START Dataset content
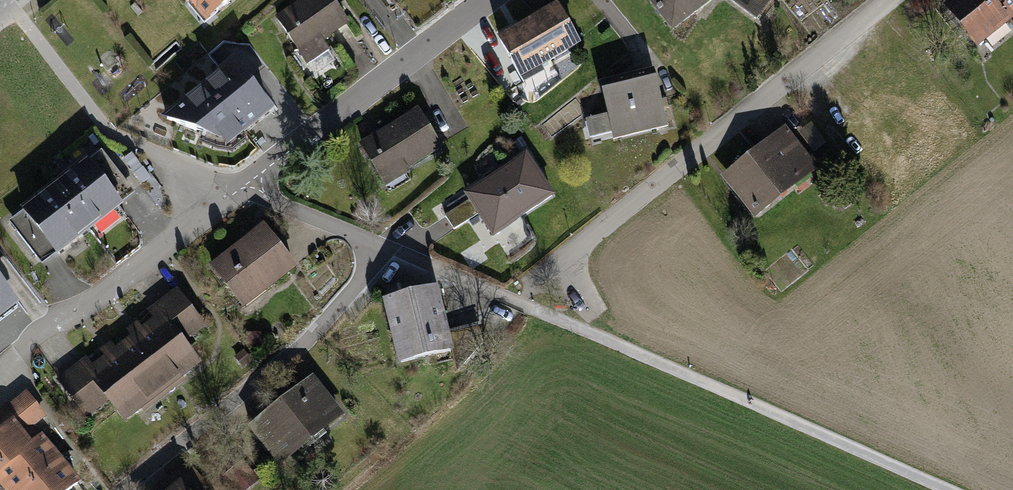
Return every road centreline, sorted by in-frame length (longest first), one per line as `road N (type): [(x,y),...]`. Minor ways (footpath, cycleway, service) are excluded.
road 1 (track): [(521,305),(948,489)]
road 2 (residential): [(556,263),(888,0)]
road 3 (residential): [(488,0),(242,189)]
road 4 (residential): [(242,189),(521,305)]
road 5 (residential): [(242,189),(91,305),(34,337),(20,358)]

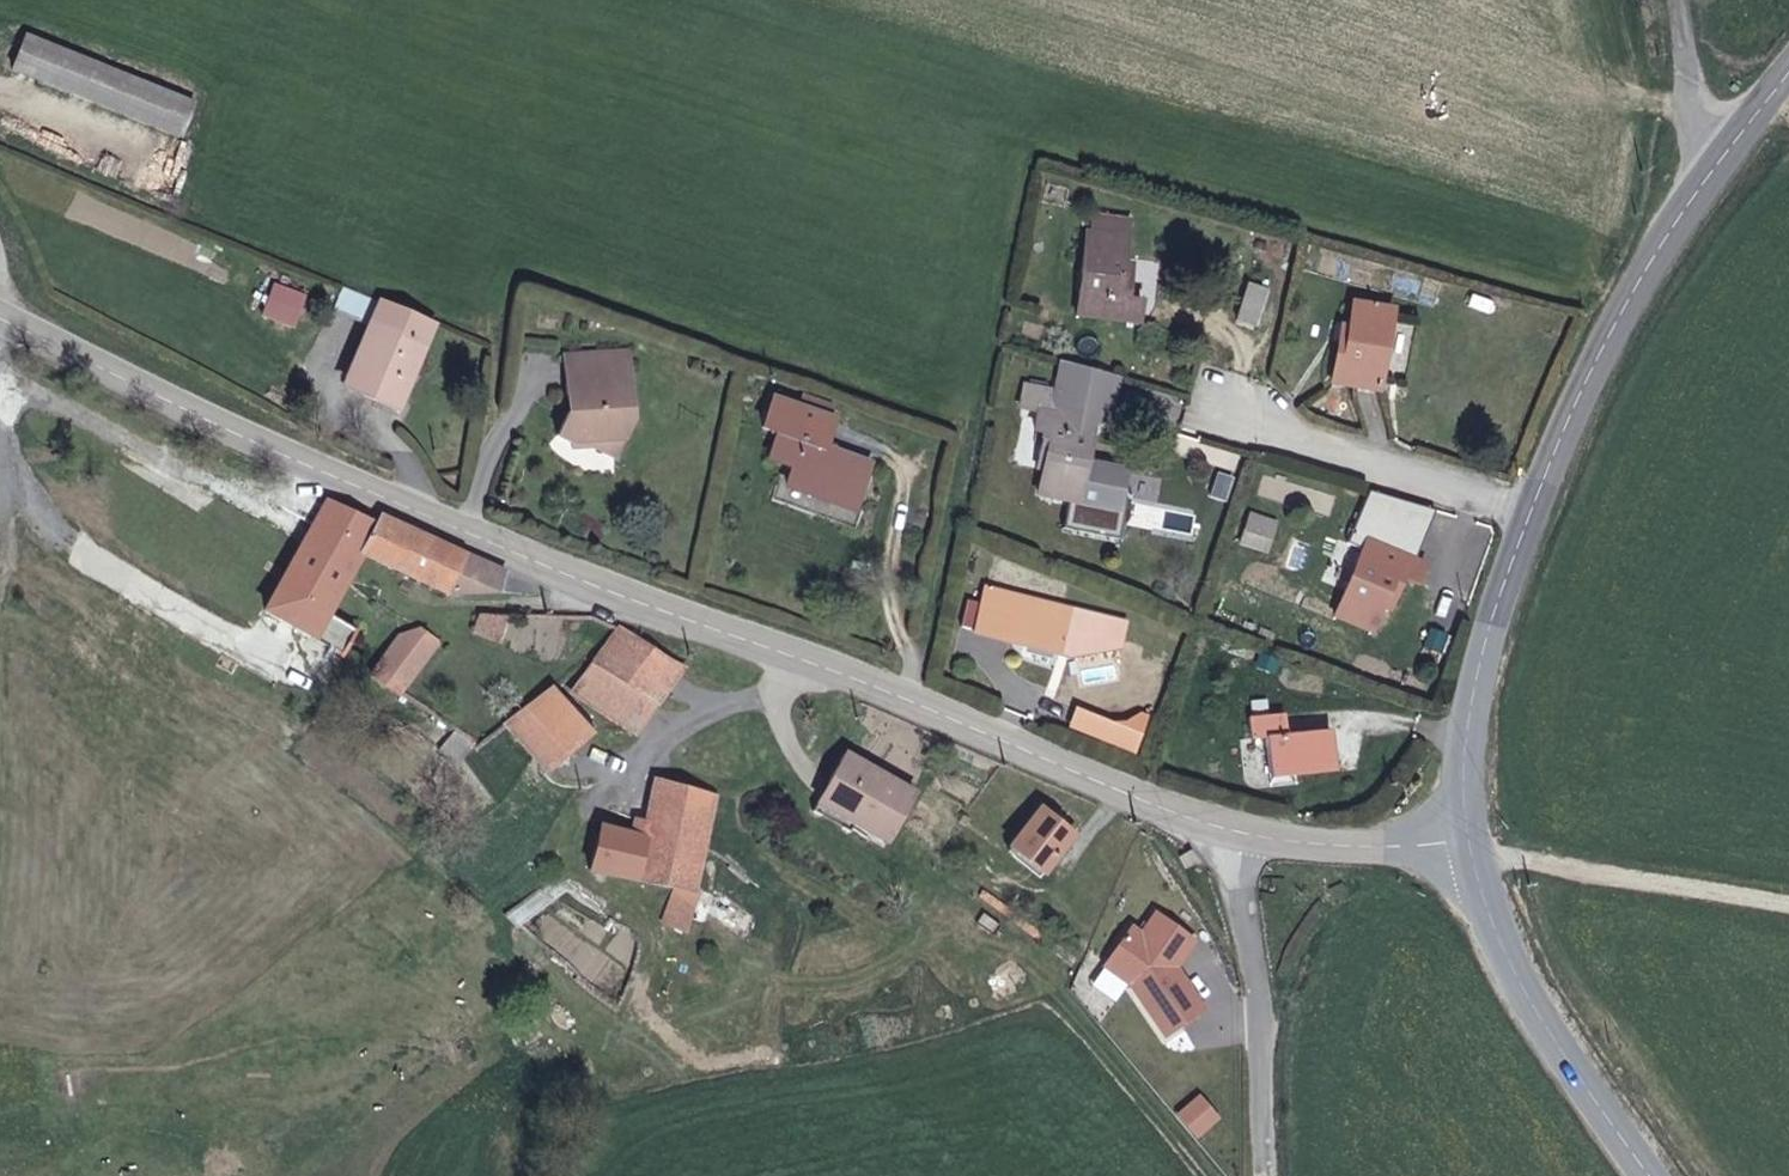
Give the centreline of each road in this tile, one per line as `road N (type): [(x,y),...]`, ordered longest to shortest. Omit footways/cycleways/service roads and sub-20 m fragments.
road 1 (tertiary): [(1232,831),(455,529),(228,430),(0,317)]
road 2 (secondary): [(1470,847),(1497,936),(1547,1034),(1650,1175)]
road 3 (secondary): [(1704,178),(1592,366),(1532,509)]
road 4 (secondary): [(1532,509),(1483,647),(1463,769),(1470,847)]
road 5 (residential): [(1232,831),(1262,1001),(1265,1175)]
road 6 (residential): [(1218,413),(1532,509)]
road 7 (track): [(1470,847),(1788,900)]
road 8 (tertiary): [(1470,847),(1325,846),(1232,831)]
road 9 (residential): [(1677,0),(1704,178)]
road 10 (secondary): [(1788,78),(1704,178)]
END Dataset content
Set each line of the records down exactly, leaving every picture out.

Return every road centreline, sorted by in-frame length (longest first), one per line as `road N (type): [(x,y),...]`. Minor ways (footpath, cycleway, service) are excluded.
road 1 (track): [(521,305),(948,489)]
road 2 (residential): [(556,263),(888,0)]
road 3 (residential): [(488,0),(242,189)]
road 4 (residential): [(242,189),(521,305)]
road 5 (residential): [(242,189),(91,305),(34,337),(20,358)]

Give the centreline of each road in this tile, one per line as `road N (type): [(x,y),...]`, ordered longest to shortest. Omit footways/cycleways/service roads and sub-20 m fragments.
road 1 (tertiary): [(1232,831),(455,529),(228,430),(0,317)]
road 2 (secondary): [(1470,847),(1497,936),(1547,1034),(1650,1175)]
road 3 (secondary): [(1704,178),(1592,366),(1532,509)]
road 4 (secondary): [(1532,509),(1483,647),(1463,769),(1470,847)]
road 5 (residential): [(1232,831),(1262,1001),(1265,1175)]
road 6 (residential): [(1218,413),(1532,509)]
road 7 (track): [(1470,847),(1788,900)]
road 8 (tertiary): [(1470,847),(1325,846),(1232,831)]
road 9 (residential): [(1677,0),(1704,178)]
road 10 (secondary): [(1788,78),(1704,178)]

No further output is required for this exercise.